## RECORDS TO USE
Content starts

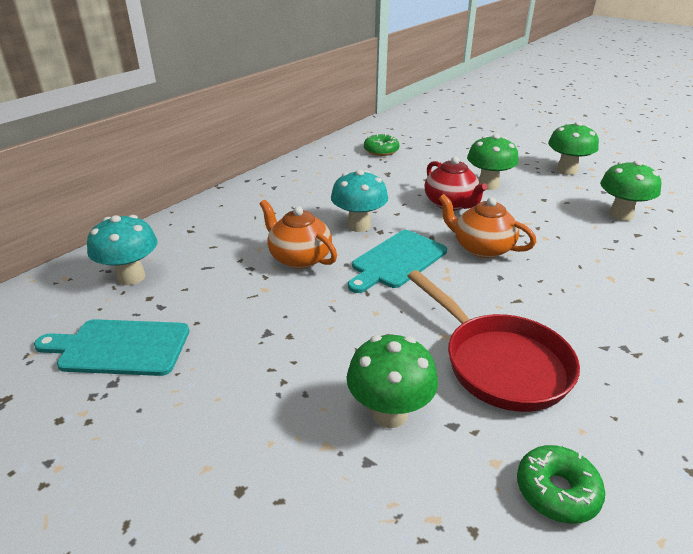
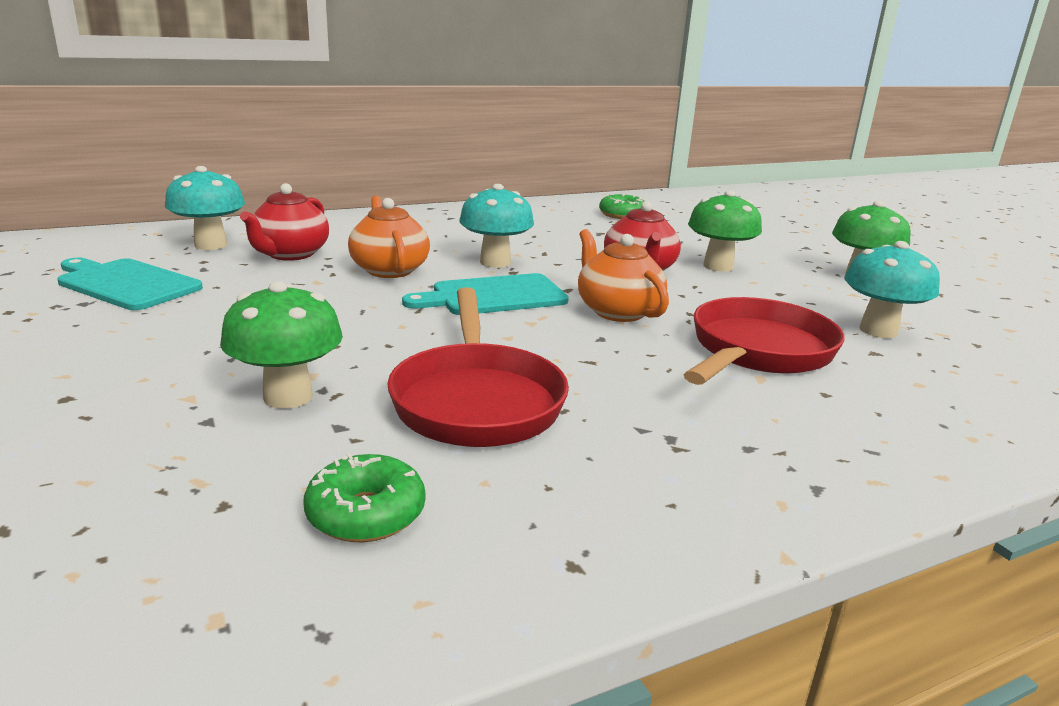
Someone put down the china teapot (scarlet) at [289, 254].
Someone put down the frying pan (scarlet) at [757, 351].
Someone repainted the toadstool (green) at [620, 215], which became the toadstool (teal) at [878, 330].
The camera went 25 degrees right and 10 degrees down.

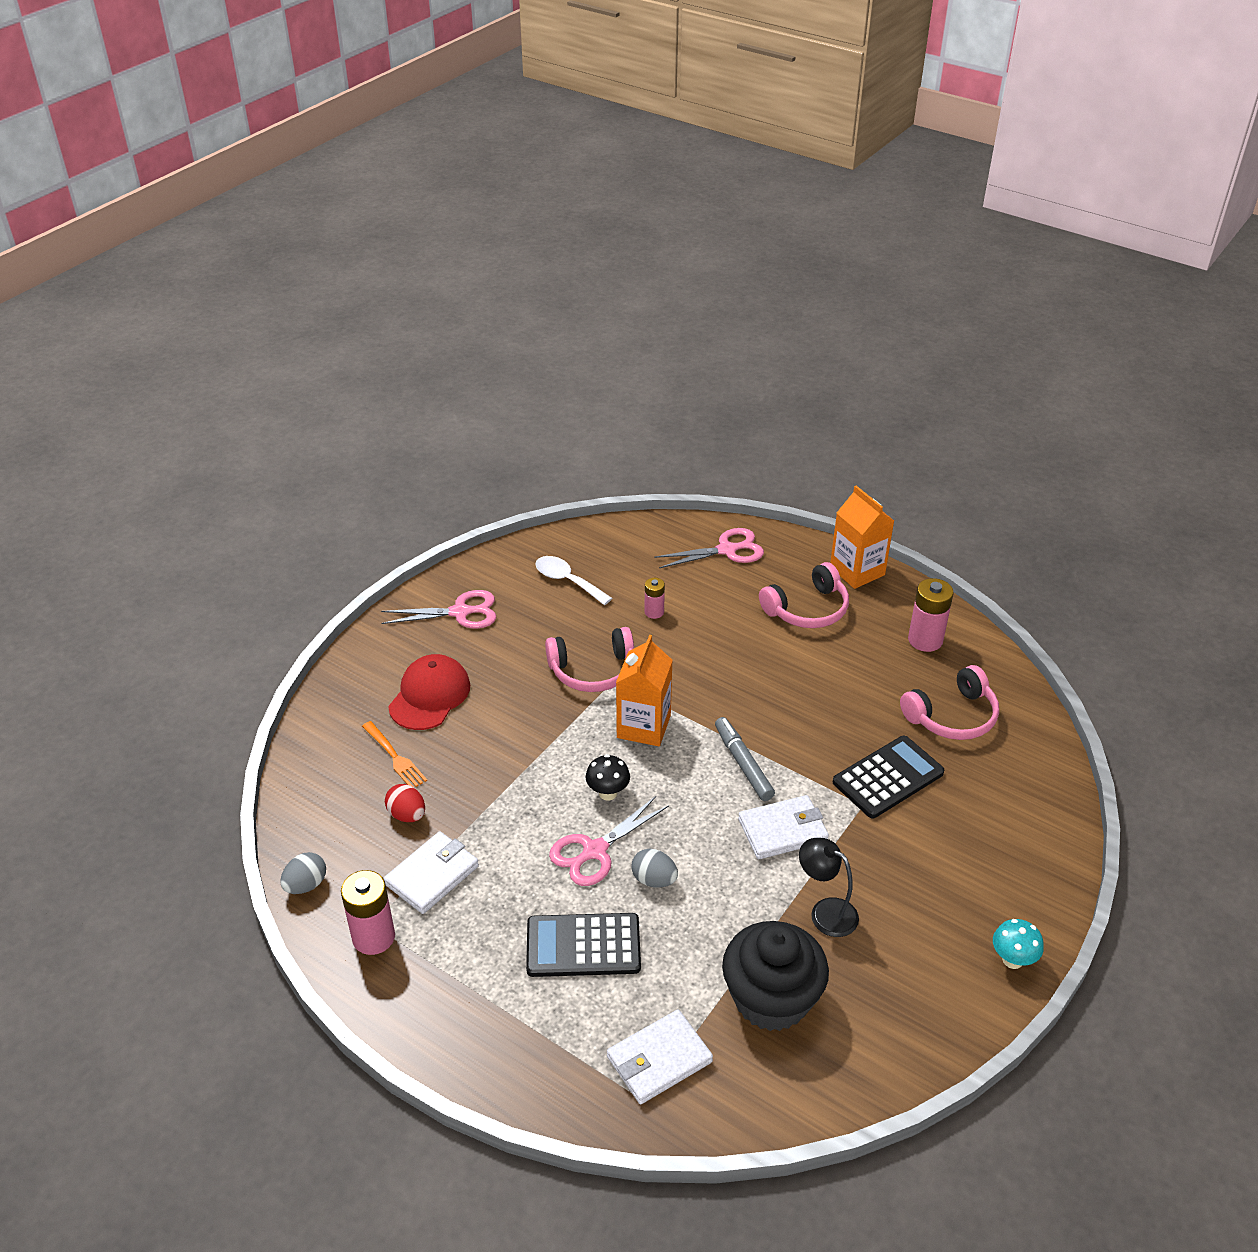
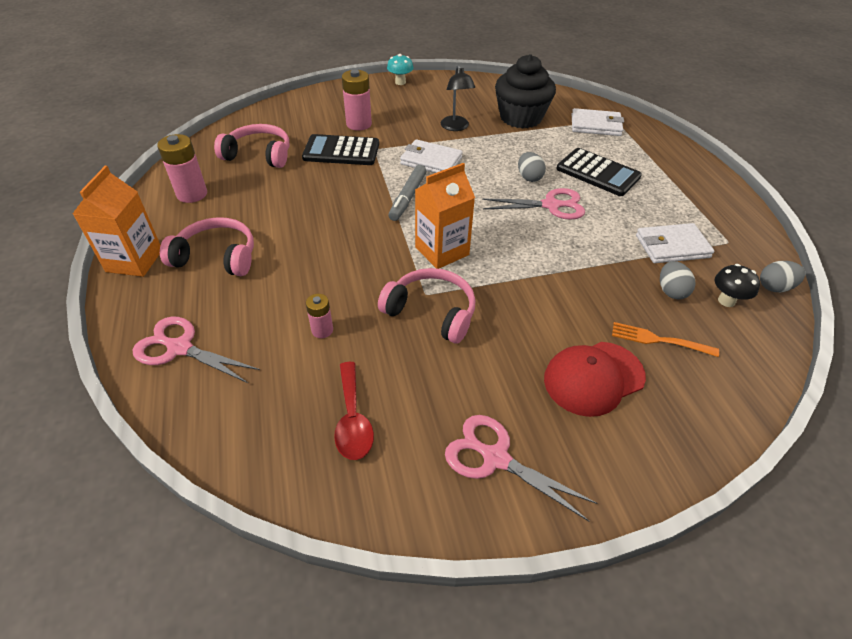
Someone carried the battery (pink) from [373, 937] to [359, 124].
Someone carried the toadstool (jet-black) from [608, 793] to [726, 301].
Someone repainted the toy egg (scarlet) at [407, 815], which became the toy egg (grey) at [671, 291].
Someone repainted the spoon (pure white) at [567, 581], which became the spoon (scarlet) at [352, 420].
Someone rotated the table fork (orange) at [395, 757] by 75 degrees counterclockwise.
The camera went 140 degrees left and 5 degrees up.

Content ends

## EXERCISE OBJECTIVE
Would you retype the lines above from the one with "Someone put down the frying" down to the one with "Someone repainted the toadstool", word for word, both ends included and no other lines?

## SOLUTION FOR THIS TASK
Someone put down the frying pan (scarlet) at [757, 351].
Someone repainted the toadstool (green) at [620, 215], which became the toadstool (teal) at [878, 330].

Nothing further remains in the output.